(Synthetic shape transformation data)
★ ★ ★ ★
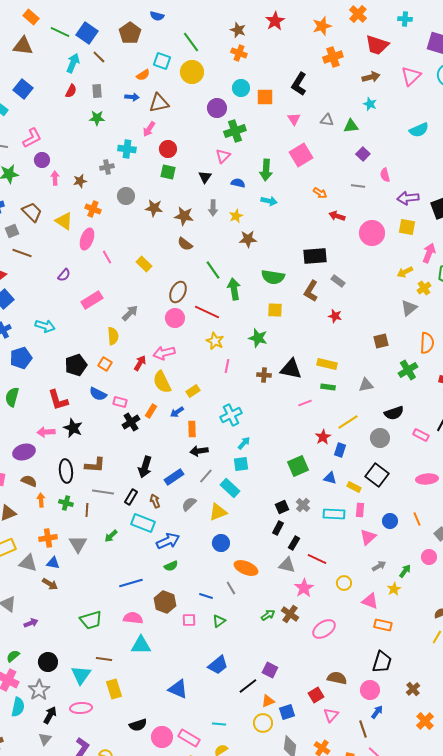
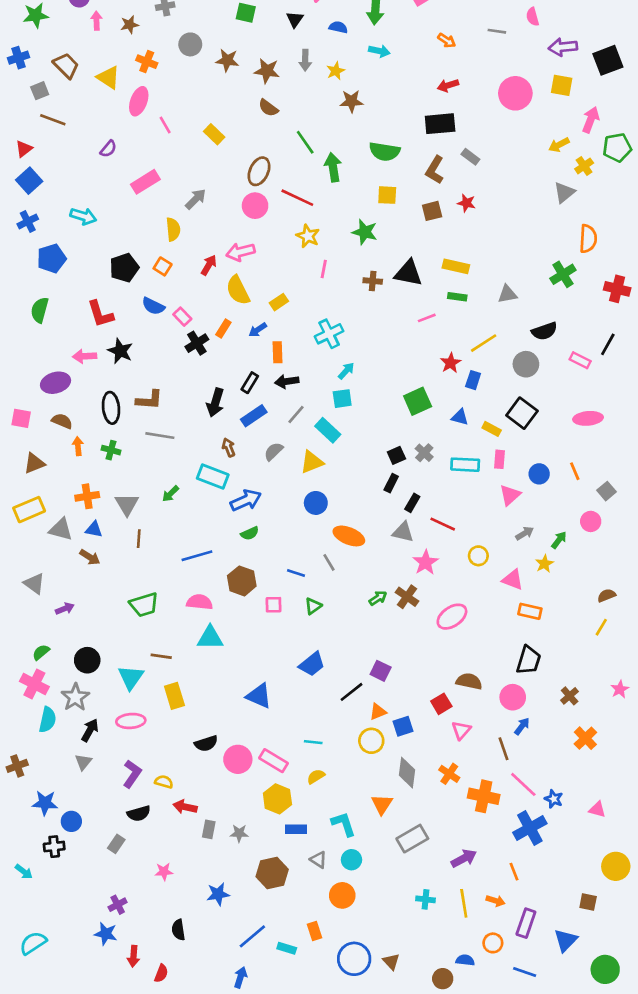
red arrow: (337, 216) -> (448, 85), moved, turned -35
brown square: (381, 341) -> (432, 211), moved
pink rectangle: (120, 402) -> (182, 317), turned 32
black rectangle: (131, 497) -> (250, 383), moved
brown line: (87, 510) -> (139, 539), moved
★ ★ ★ ★
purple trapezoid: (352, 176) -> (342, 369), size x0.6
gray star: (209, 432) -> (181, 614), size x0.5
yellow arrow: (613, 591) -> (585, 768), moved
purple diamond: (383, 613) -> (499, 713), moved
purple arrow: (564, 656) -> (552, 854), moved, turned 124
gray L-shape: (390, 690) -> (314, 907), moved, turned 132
★ ★ ★ ★
Tally the lines of the data that contain the string "arrow", and report nothing but the tally.

3